/---

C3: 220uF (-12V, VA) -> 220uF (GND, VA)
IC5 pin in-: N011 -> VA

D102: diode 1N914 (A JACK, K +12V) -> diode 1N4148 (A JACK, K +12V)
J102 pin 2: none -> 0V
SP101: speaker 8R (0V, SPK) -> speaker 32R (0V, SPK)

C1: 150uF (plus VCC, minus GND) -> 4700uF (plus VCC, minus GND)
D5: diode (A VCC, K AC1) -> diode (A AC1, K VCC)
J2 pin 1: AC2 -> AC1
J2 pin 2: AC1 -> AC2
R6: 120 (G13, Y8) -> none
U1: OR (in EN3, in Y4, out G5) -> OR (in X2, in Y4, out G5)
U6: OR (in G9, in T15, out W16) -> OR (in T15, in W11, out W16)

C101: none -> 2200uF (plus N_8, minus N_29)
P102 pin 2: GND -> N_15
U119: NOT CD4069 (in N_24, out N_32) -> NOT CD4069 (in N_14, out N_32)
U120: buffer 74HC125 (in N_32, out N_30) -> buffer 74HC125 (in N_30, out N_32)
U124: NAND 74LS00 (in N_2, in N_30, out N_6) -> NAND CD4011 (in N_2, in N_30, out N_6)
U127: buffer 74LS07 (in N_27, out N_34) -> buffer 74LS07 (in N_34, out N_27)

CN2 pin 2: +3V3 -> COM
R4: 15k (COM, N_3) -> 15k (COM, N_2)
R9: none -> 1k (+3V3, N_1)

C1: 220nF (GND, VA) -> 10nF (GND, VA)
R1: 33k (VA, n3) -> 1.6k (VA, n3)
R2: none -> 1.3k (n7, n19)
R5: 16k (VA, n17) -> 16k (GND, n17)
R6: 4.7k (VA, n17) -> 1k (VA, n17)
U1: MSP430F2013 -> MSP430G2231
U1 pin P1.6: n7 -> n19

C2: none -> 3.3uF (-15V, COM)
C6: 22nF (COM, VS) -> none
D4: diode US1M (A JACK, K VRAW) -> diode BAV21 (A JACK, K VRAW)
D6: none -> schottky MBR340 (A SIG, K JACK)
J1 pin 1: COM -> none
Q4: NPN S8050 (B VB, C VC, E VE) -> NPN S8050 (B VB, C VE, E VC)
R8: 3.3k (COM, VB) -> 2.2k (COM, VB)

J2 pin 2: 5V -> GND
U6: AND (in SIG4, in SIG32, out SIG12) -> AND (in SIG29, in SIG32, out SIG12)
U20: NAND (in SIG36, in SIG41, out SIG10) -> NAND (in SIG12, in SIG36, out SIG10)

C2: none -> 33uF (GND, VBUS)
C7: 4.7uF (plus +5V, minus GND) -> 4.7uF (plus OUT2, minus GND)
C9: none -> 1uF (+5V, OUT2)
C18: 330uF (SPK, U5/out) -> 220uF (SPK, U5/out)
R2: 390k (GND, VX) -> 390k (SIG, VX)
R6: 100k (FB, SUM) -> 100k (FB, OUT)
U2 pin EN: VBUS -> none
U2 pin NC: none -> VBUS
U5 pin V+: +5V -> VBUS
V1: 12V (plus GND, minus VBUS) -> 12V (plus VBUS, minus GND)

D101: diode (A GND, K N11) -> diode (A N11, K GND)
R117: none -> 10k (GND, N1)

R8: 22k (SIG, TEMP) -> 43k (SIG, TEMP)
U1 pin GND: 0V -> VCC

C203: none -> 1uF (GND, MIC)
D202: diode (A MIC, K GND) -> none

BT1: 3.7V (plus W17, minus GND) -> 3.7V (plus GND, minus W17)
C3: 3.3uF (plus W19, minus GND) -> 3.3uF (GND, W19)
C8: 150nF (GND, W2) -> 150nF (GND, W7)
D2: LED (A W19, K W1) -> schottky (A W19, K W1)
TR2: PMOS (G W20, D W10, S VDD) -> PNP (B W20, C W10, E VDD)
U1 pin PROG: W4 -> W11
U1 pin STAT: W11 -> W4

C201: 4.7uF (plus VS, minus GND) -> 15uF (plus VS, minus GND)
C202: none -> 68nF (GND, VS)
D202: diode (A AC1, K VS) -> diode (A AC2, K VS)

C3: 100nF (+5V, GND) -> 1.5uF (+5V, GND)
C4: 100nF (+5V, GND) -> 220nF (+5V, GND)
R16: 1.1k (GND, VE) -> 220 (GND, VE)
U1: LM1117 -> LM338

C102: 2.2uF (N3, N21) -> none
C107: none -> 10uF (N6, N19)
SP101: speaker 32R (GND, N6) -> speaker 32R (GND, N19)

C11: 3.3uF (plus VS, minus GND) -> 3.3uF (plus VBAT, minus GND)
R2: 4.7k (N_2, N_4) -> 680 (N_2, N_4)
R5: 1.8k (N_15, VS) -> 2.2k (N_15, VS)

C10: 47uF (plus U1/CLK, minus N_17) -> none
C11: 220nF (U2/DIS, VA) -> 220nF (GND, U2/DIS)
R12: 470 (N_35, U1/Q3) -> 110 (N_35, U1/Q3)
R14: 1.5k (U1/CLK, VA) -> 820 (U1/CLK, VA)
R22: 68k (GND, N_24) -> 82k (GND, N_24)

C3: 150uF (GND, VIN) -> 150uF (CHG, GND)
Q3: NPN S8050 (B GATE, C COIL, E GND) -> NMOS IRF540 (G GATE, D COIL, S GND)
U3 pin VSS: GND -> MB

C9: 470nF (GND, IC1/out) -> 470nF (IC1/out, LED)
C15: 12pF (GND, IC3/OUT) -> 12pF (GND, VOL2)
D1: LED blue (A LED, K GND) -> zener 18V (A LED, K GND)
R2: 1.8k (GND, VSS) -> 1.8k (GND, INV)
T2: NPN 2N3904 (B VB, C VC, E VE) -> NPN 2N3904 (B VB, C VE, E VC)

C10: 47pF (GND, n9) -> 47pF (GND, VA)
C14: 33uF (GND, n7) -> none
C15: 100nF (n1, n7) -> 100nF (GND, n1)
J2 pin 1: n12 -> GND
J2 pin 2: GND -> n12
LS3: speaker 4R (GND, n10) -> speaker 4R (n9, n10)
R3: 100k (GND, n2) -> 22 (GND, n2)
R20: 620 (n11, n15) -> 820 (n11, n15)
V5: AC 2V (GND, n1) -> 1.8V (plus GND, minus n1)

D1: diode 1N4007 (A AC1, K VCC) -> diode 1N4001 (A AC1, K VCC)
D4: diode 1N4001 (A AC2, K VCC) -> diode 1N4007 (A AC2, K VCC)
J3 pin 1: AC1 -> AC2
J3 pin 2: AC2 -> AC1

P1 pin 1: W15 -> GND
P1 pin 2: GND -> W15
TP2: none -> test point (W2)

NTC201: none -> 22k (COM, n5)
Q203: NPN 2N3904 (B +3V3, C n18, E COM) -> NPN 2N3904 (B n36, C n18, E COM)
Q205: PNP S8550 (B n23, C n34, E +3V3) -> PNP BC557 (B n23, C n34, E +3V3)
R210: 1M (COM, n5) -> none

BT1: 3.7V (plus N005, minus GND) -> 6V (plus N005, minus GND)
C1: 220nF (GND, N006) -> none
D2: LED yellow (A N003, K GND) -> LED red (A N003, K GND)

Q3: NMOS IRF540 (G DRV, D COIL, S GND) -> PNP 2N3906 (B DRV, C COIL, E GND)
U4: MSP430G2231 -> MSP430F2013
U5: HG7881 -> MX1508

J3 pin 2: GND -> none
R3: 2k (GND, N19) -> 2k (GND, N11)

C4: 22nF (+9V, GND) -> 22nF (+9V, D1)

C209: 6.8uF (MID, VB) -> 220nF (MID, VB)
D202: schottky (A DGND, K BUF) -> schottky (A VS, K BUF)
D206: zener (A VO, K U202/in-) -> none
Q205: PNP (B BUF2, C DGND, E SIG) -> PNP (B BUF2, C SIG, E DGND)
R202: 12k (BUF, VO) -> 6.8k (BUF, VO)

\---

Your instructions
Beginning with the opening line above, retype the records exactly through the line with "C1: 150uF (plus", both ends included.

Task output
C3: 220uF (-12V, VA) -> 220uF (GND, VA)
IC5 pin in-: N011 -> VA

D102: diode 1N914 (A JACK, K +12V) -> diode 1N4148 (A JACK, K +12V)
J102 pin 2: none -> 0V
SP101: speaker 8R (0V, SPK) -> speaker 32R (0V, SPK)

C1: 150uF (plus VCC, minus GND) -> 4700uF (plus VCC, minus GND)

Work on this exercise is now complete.